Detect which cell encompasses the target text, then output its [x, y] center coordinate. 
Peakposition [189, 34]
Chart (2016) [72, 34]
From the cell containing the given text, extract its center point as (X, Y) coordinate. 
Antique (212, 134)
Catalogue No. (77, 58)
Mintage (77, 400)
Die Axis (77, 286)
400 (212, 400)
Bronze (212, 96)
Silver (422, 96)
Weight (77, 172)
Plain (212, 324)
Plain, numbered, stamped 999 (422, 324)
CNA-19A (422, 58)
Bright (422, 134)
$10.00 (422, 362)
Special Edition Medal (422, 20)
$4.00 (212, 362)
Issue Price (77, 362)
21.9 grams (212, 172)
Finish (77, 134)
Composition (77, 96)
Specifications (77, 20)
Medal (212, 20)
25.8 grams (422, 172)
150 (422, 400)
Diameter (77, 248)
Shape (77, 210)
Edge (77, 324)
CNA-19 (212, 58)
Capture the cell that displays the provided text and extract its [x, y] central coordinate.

• • • • •

→ **What the task requires**: Copy out every row above character for character, in the same order and with the same line breaks.

→ **Exercise result**:
Detect which cell encompasses the target text, then output its [x, y] center coordinate. 
Peakposition [189, 34]
Chart (2016) [72, 34]
From the cell containing the given text, extract its center point as (X, Y) coordinate. 
Antique (212, 134)
Catalogue No. (77, 58)
Mintage (77, 400)
Die Axis (77, 286)
400 (212, 400)
Bronze (212, 96)
Silver (422, 96)
Weight (77, 172)
Plain (212, 324)
Plain, numbered, stamped 999 (422, 324)
CNA-19A (422, 58)
Bright (422, 134)
$10.00 (422, 362)
Special Edition Medal (422, 20)
$4.00 (212, 362)
Issue Price (77, 362)
21.9 grams (212, 172)
Finish (77, 134)
Composition (77, 96)
Specifications (77, 20)
Medal (212, 20)
25.8 grams (422, 172)
150 (422, 400)
Diameter (77, 248)
Shape (77, 210)
Edge (77, 324)
CNA-19 (212, 58)
Capture the cell that displays the provided text and extract its [x, y] central coordinate.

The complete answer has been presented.